ASSIGNMENT :: For this exercise, transcribe all the entries exactly as given and omit the images.

RECORDS PROVIDED ::

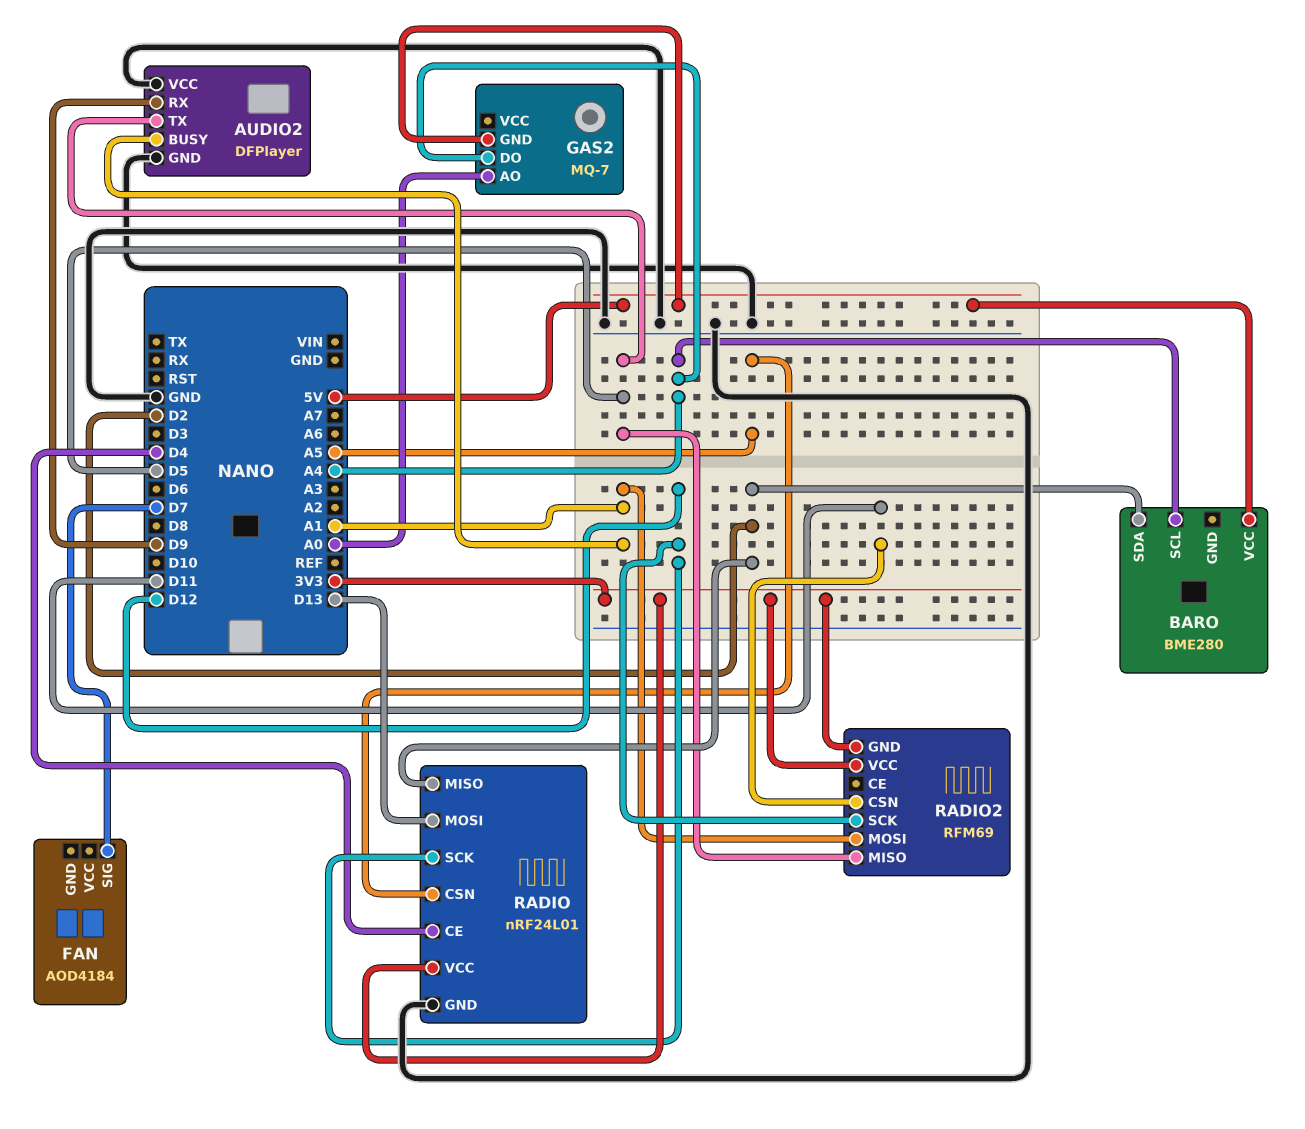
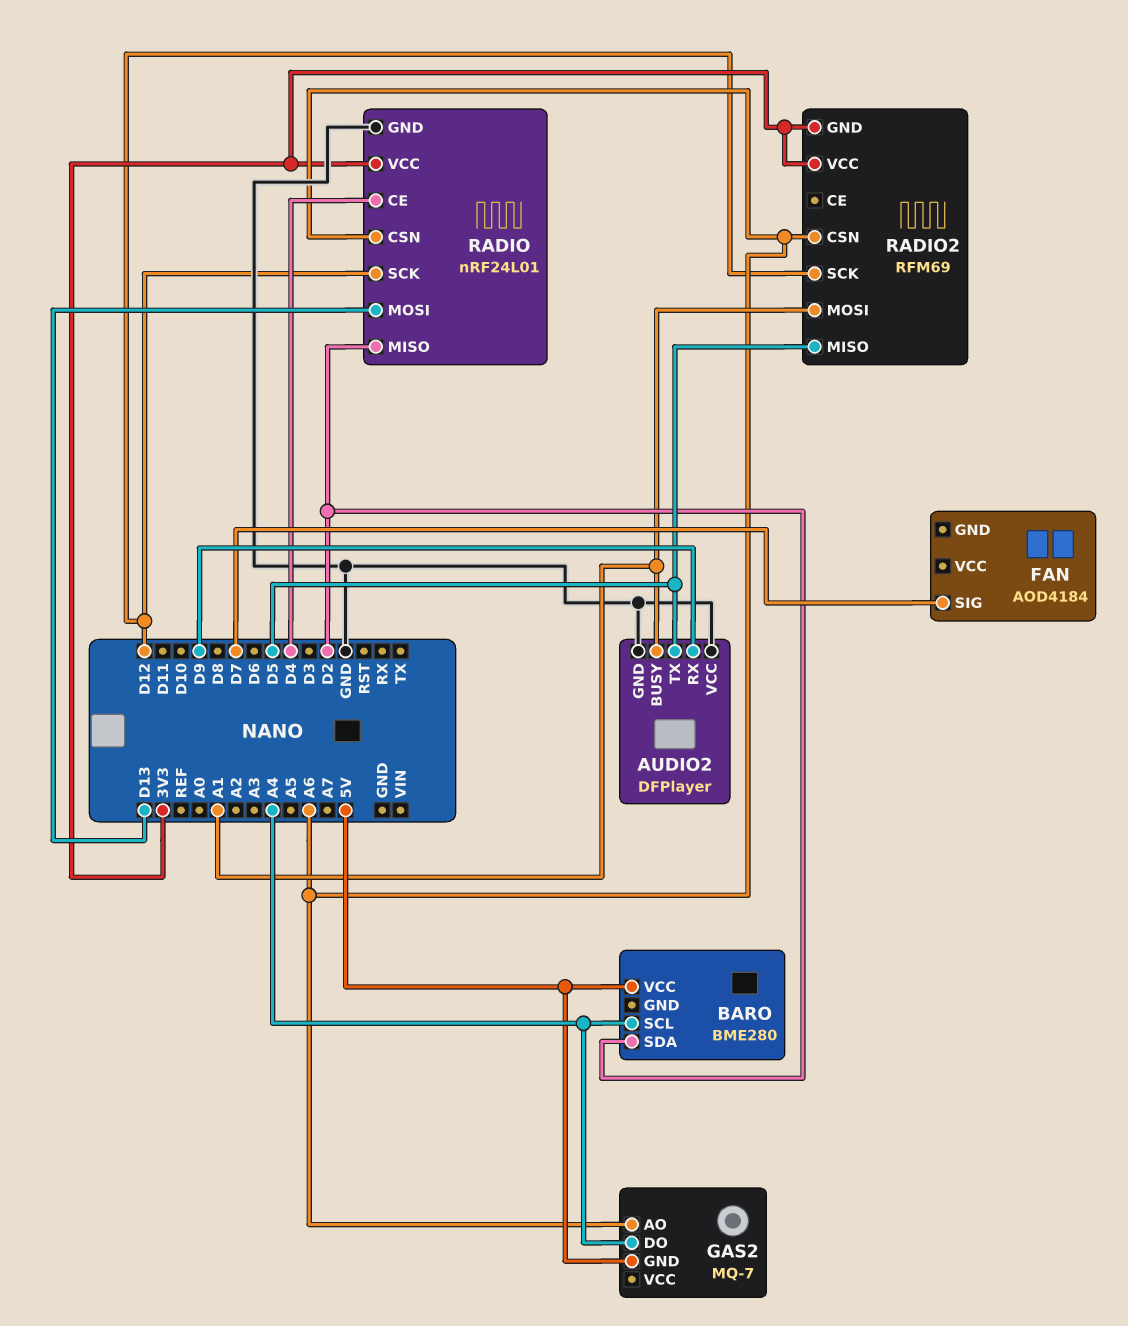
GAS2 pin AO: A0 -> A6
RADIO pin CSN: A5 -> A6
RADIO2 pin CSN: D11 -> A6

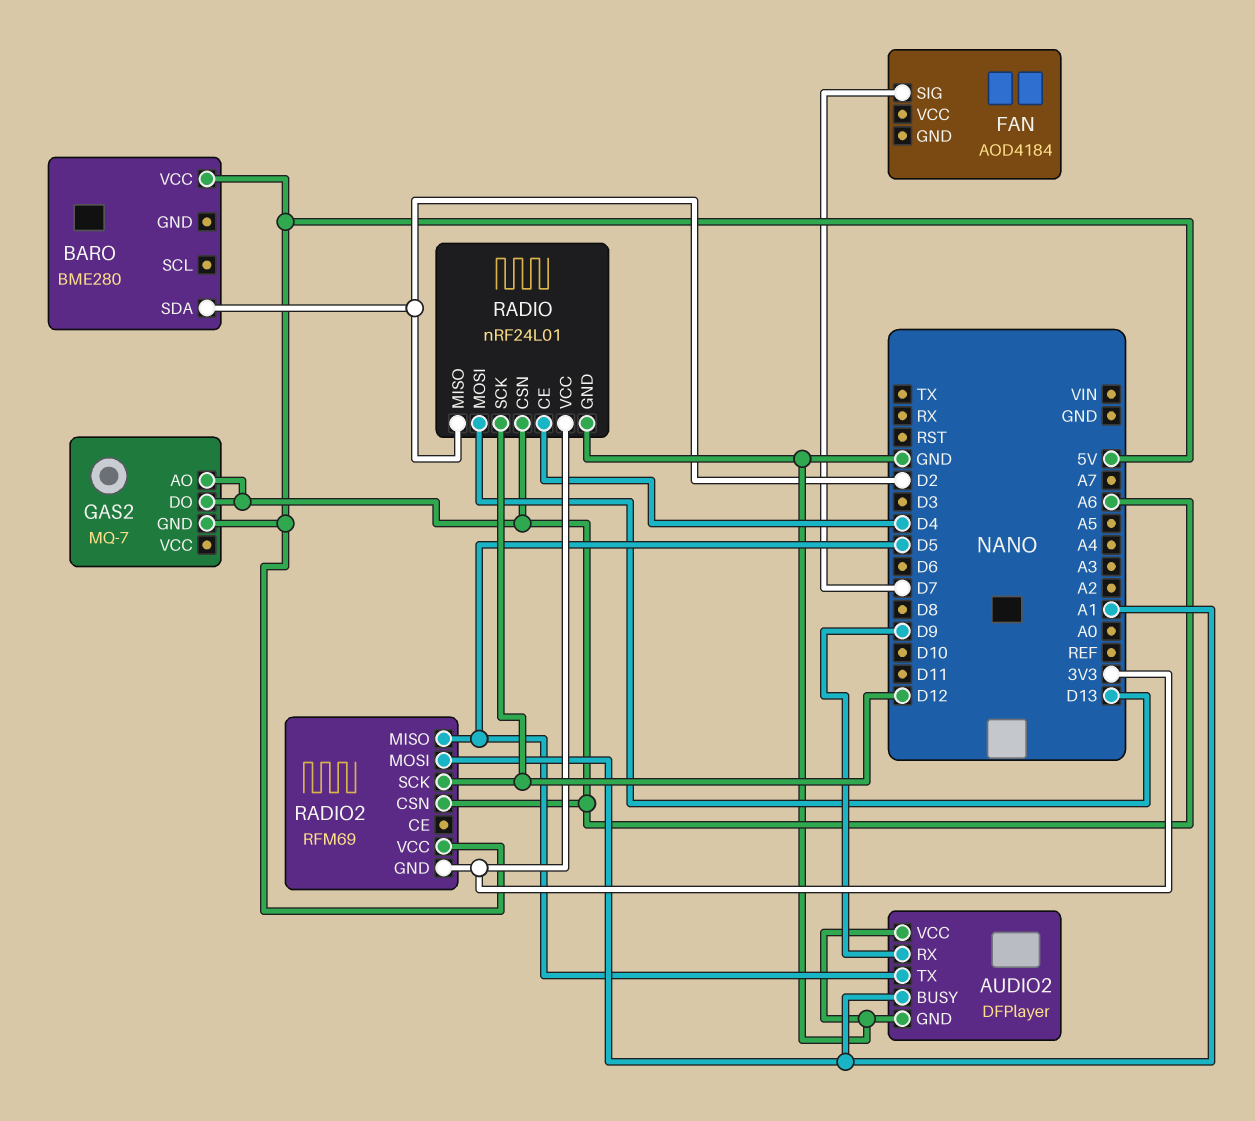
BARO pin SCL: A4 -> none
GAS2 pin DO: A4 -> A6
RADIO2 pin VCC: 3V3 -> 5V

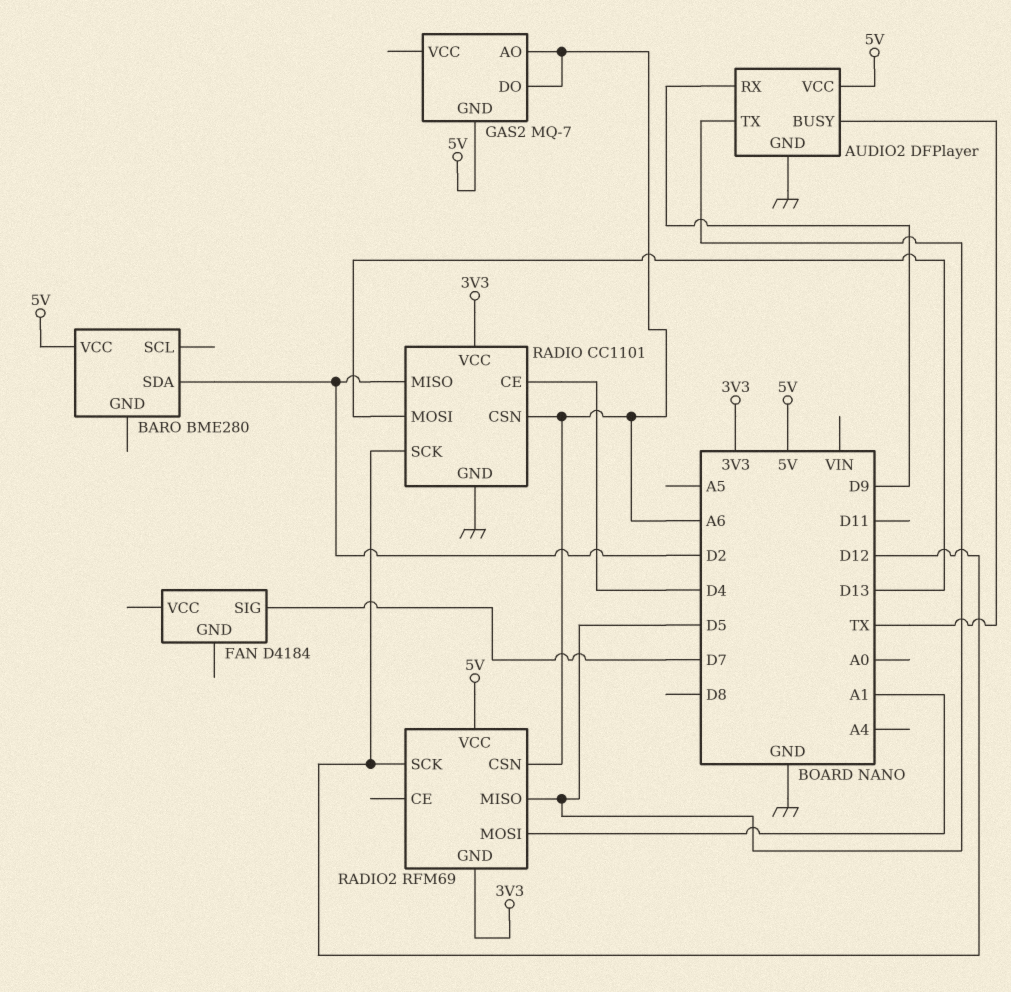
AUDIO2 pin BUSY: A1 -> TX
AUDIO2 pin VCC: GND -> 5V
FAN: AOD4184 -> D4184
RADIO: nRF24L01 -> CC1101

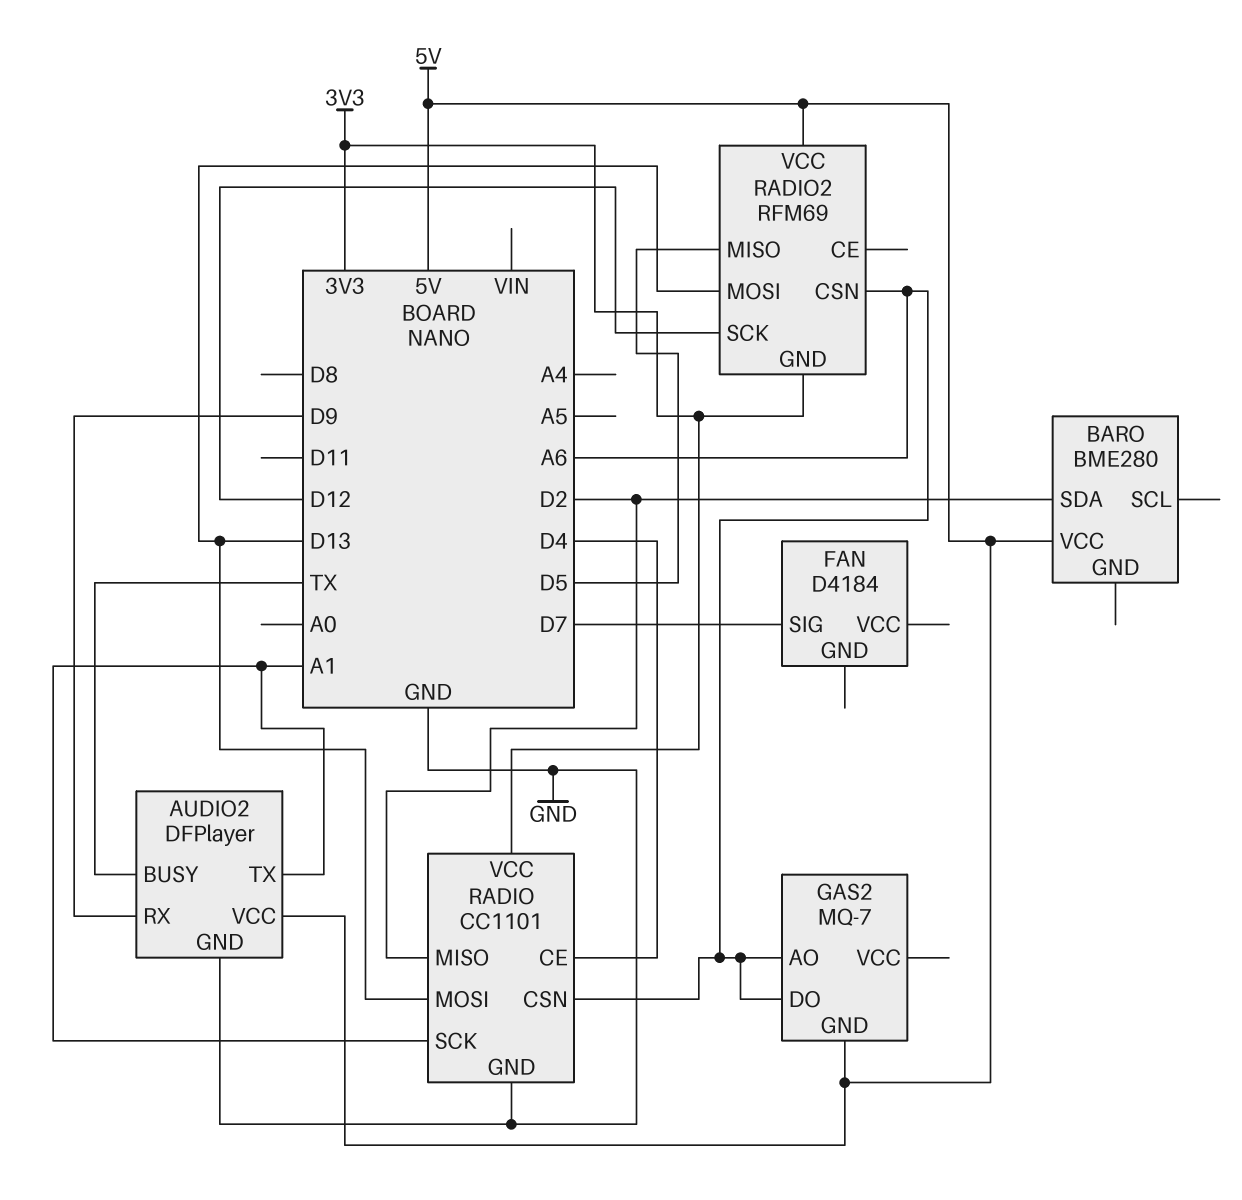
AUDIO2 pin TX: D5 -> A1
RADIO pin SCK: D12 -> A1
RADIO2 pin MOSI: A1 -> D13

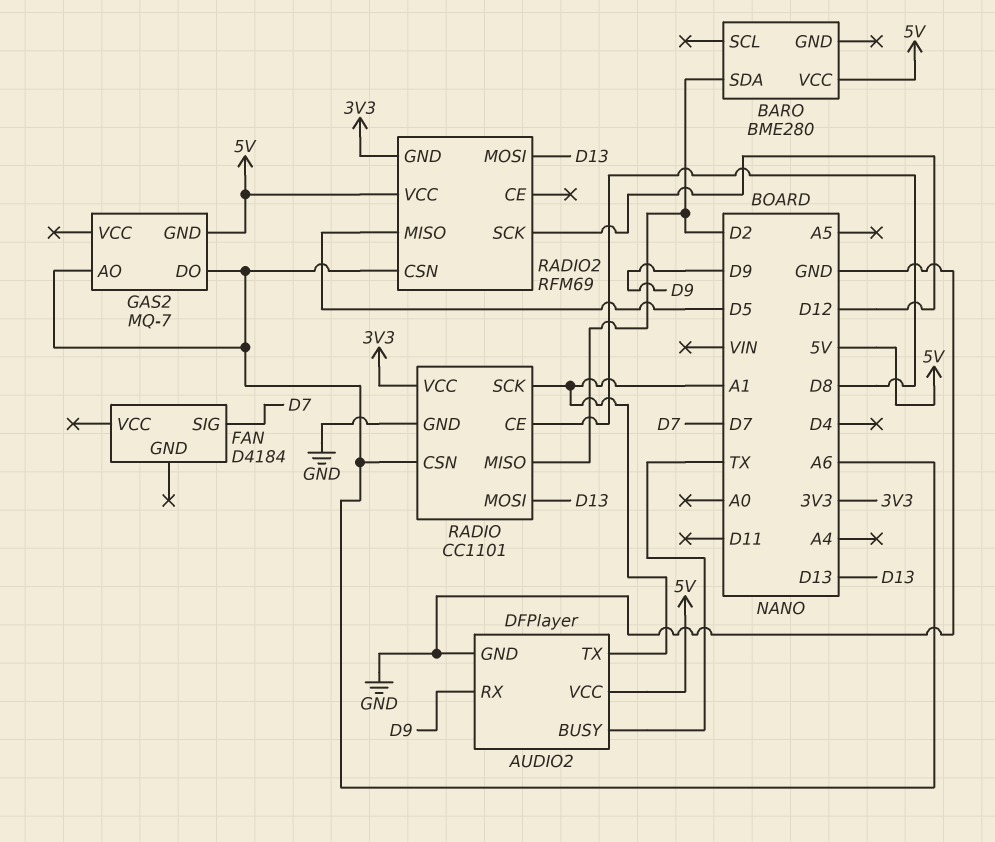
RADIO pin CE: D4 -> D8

EXERCISE RESULT ::
GAS2 pin AO: A0 -> A6
RADIO pin CSN: A5 -> A6
RADIO2 pin CSN: D11 -> A6

BARO pin SCL: A4 -> none
GAS2 pin DO: A4 -> A6
RADIO2 pin VCC: 3V3 -> 5V

AUDIO2 pin BUSY: A1 -> TX
AUDIO2 pin VCC: GND -> 5V
FAN: AOD4184 -> D4184
RADIO: nRF24L01 -> CC1101

AUDIO2 pin TX: D5 -> A1
RADIO pin SCK: D12 -> A1
RADIO2 pin MOSI: A1 -> D13

RADIO pin CE: D4 -> D8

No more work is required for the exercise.